### DATA FOR THIS EXERCISE
+++++

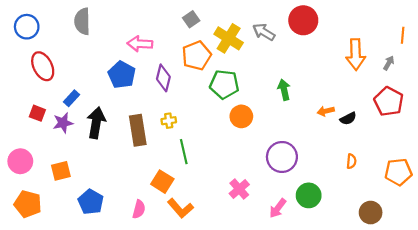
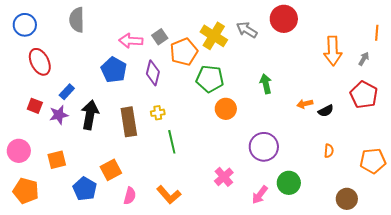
gray square: (191, 19) -> (160, 37), moved
orange square: (162, 182) -> (111, 170), moved, turned 30

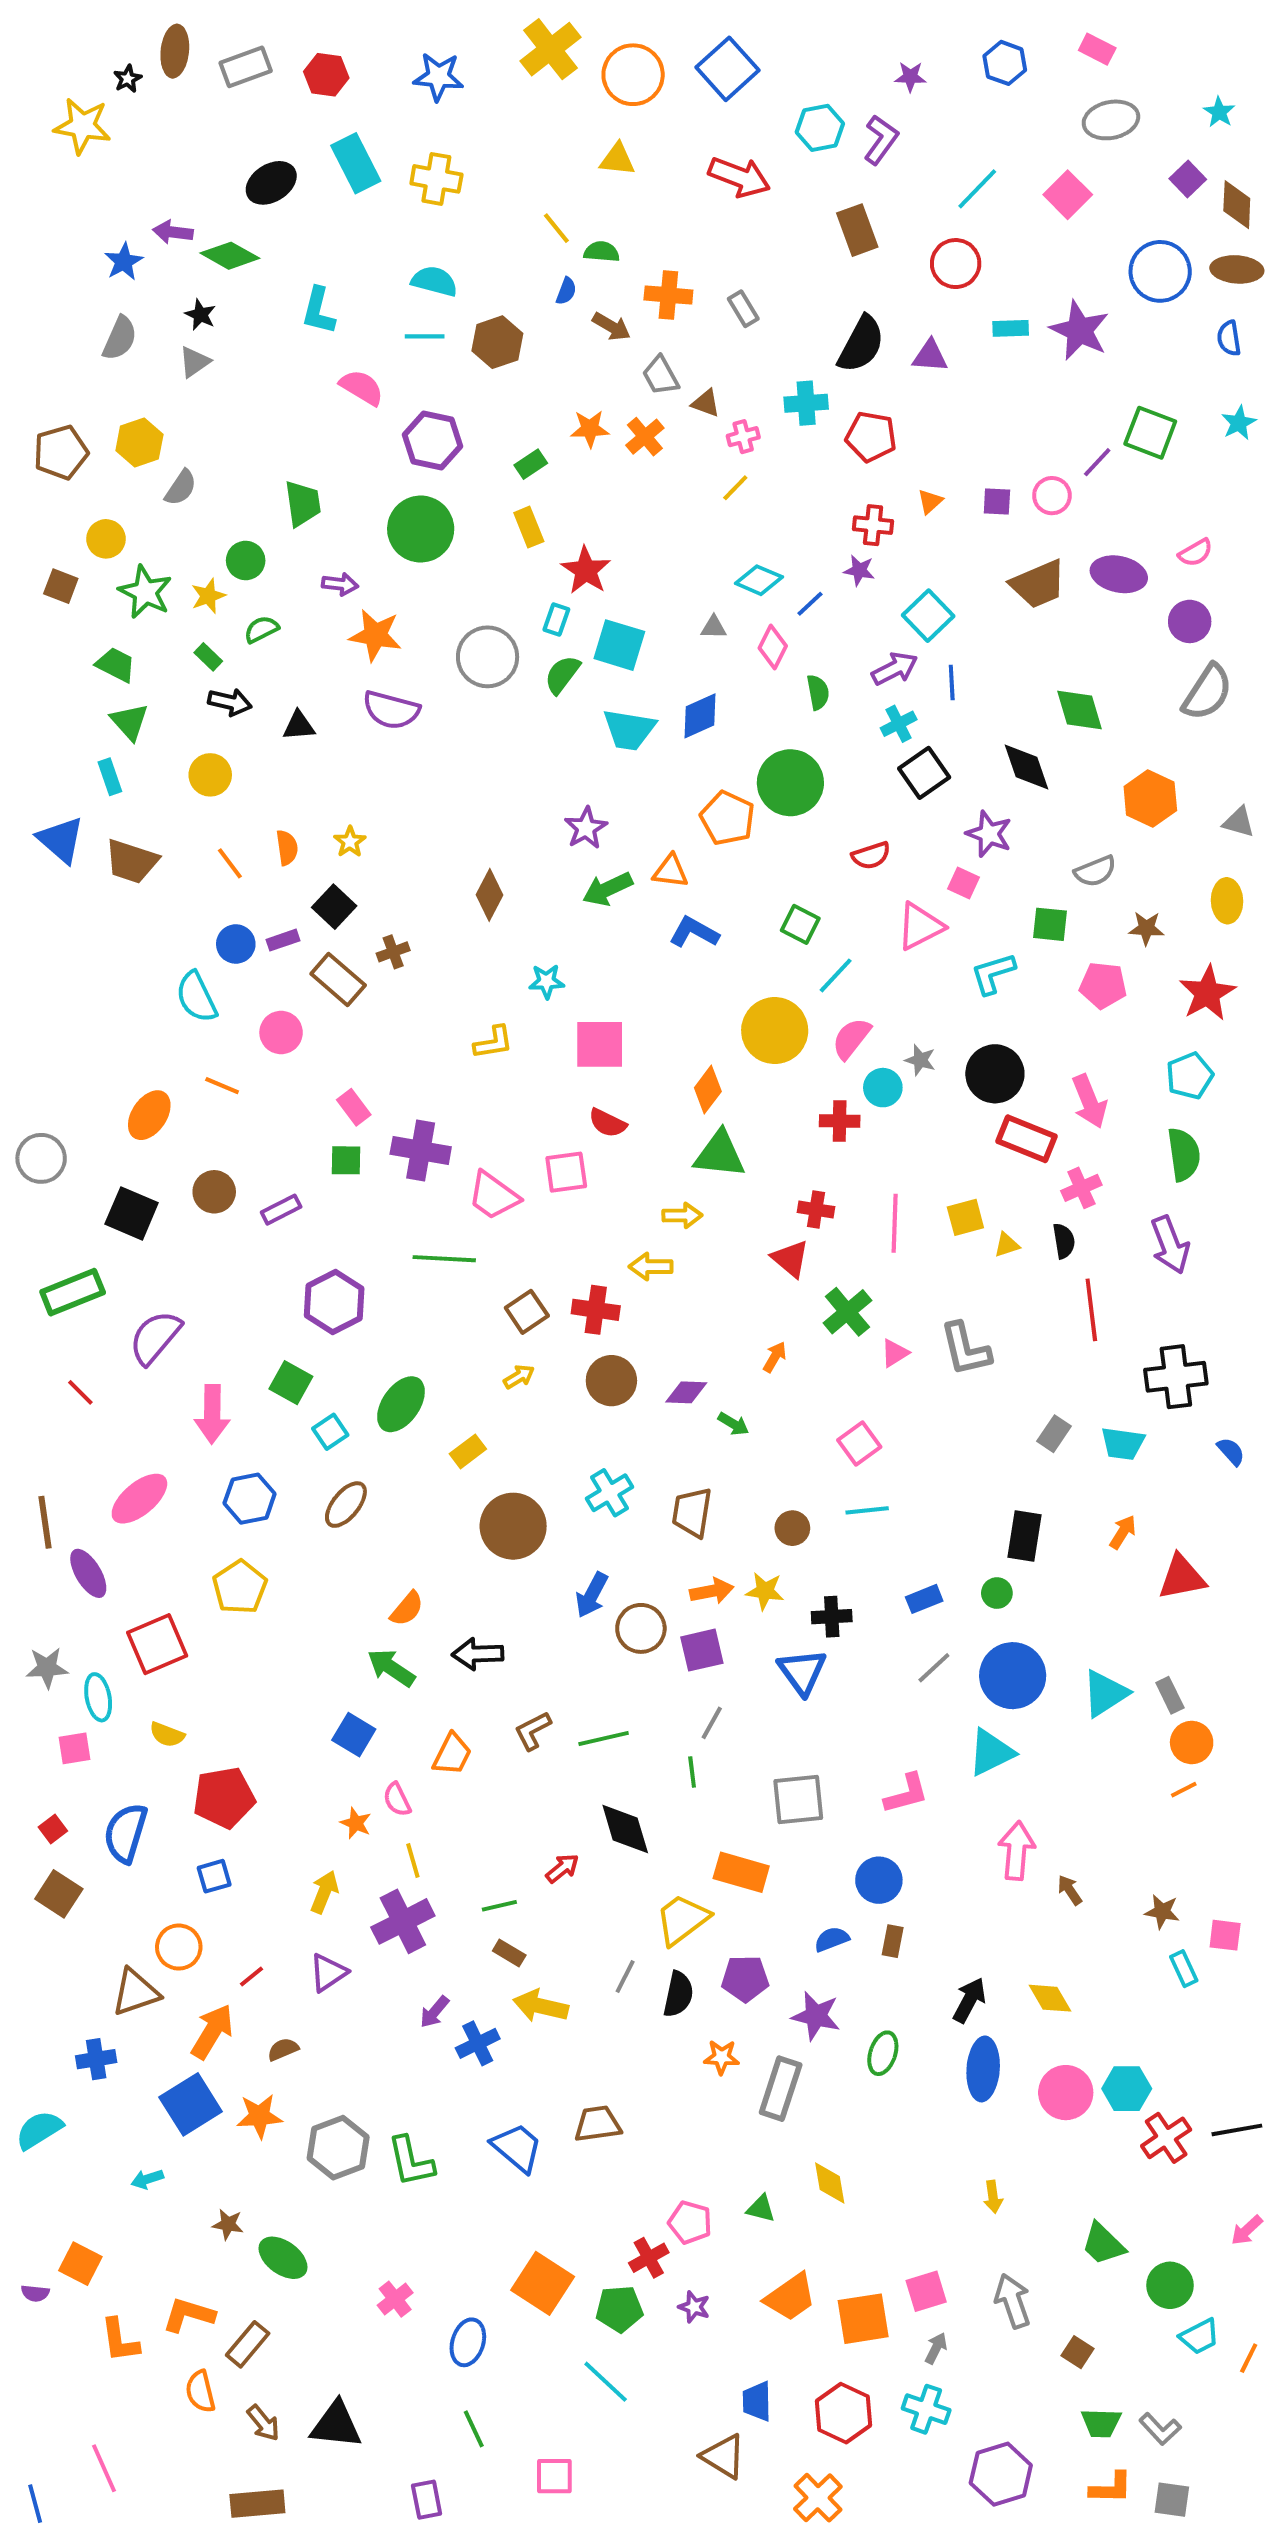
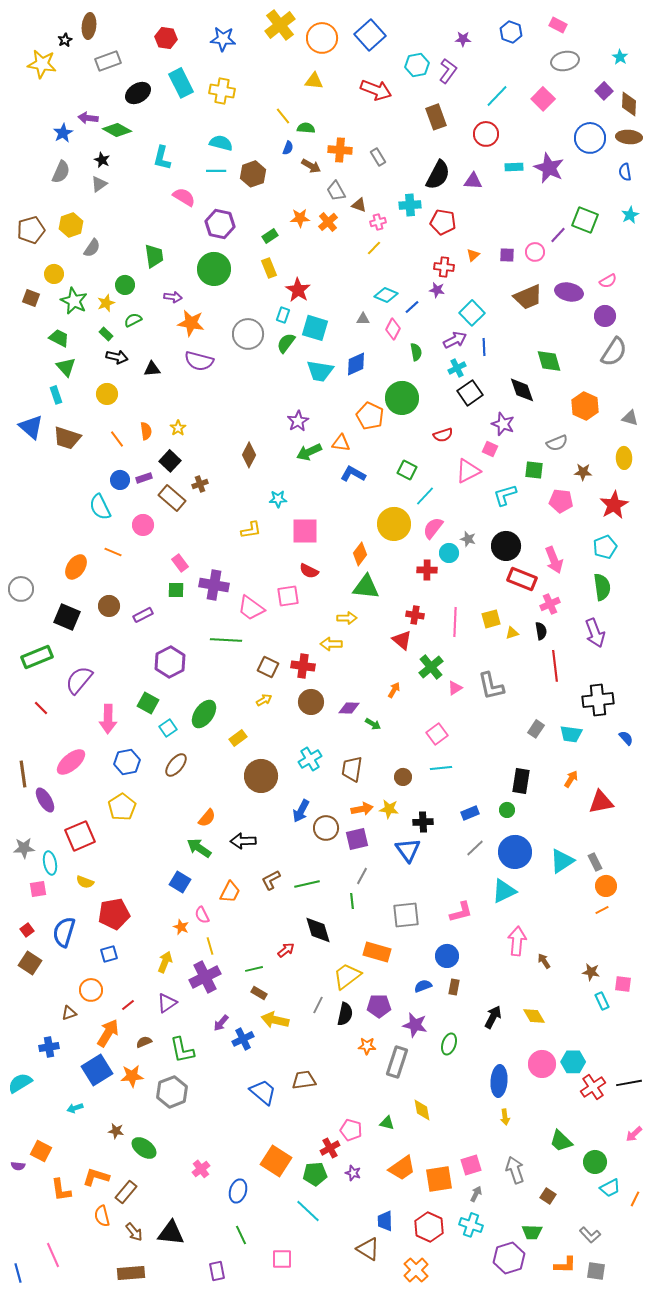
gray rectangle: (246, 67) -> (108, 61), moved
brown square: (527, 1312) -> (268, 667), turned -30
brown triangle: (135, 1992) -> (69, 1013), size x0.6
blue ellipse: (983, 2069) -> (499, 1081), moved
green L-shape: (411, 2161) -> (182, 1050), moved
green trapezoid: (1101, 2423) -> (532, 1232), moved

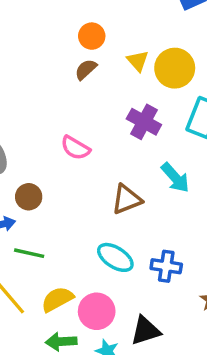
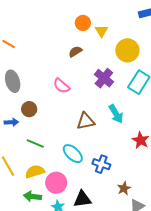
yellow triangle: (138, 61) -> (101, 31), moved
brown semicircle: (86, 69) -> (75, 52), moved
green line: (29, 253) -> (35, 144), moved

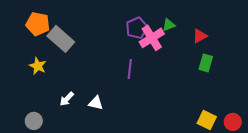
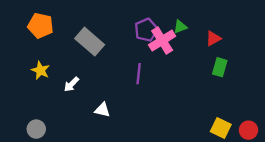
gray rectangle: (61, 39) -> (90, 42), moved
white arrow: (67, 99) -> (71, 84), moved

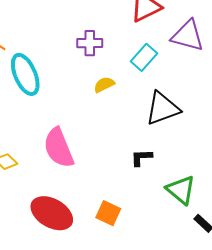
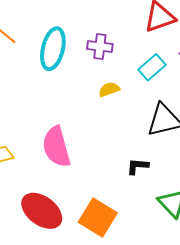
cyan ellipse: (25, 74) -> (53, 49), moved, turned 30
orange square: (108, 213) -> (98, 218), size x1.5

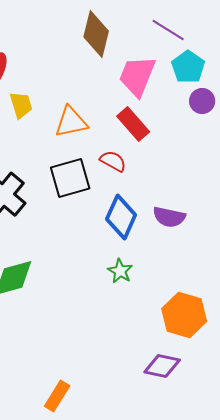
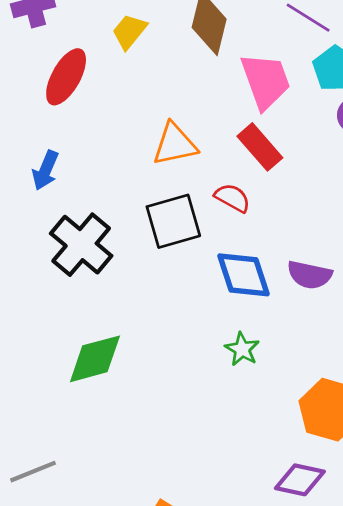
pink trapezoid: (137, 76) -> (265, 81), turned 138
yellow trapezoid: (21, 105) -> (129, 31), moved, turned -124
blue diamond: (121, 217) -> (243, 275), turned -42

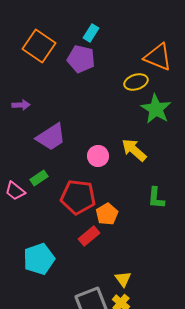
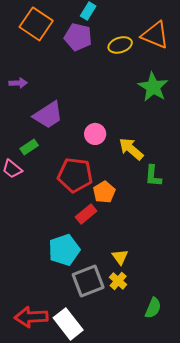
yellow ellipse: (136, 82) -> (120, 45), moved
yellow arrow: (134, 150) -> (131, 149), moved
green rectangle: (39, 178) -> (29, 147), moved
cyan pentagon: (39, 259) -> (64, 250), moved

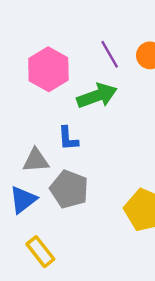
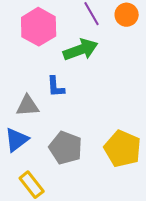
gray pentagon: (69, 189) -> (66, 148), moved

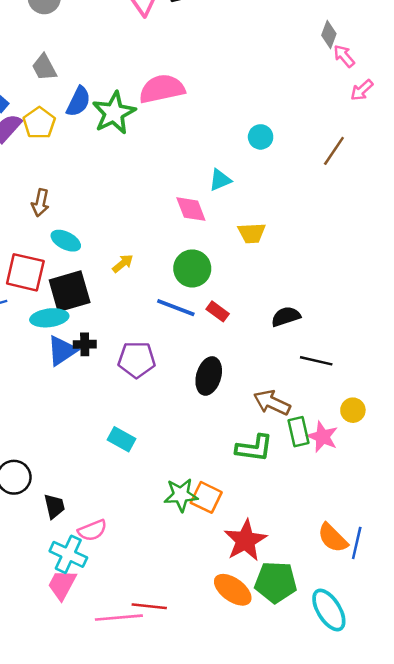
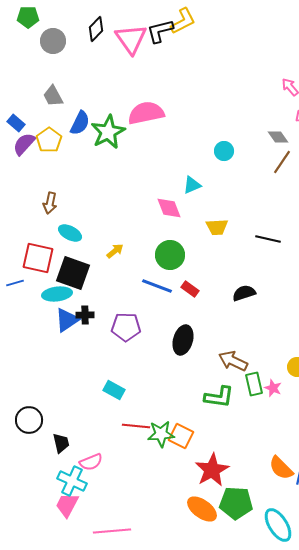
gray diamond: (329, 34) -> (278, 137), moved, turned -55
black square: (70, 291) -> (73, 273), turned 36
black line: (316, 361) -> (268, 239), moved
pink star: (323, 437) -> (273, 388), size x0.7
red line: (149, 606) -> (136, 426), moved

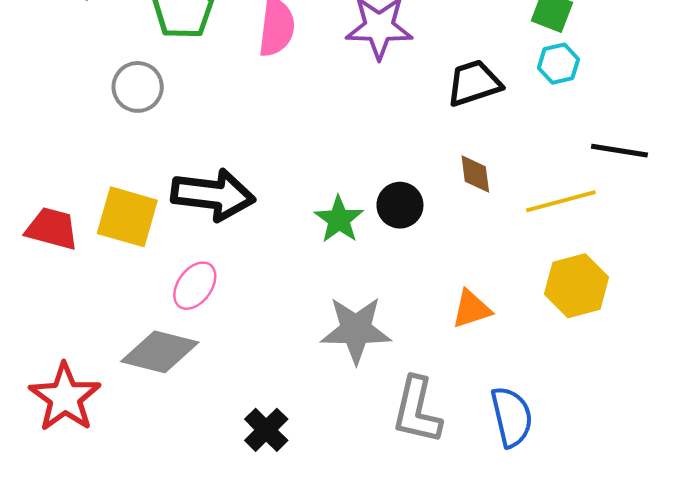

+++++

### ASSIGNMENT
From the entries above, tally every line holding the string "size". Give only the count.

### YOUR SOLUTION
3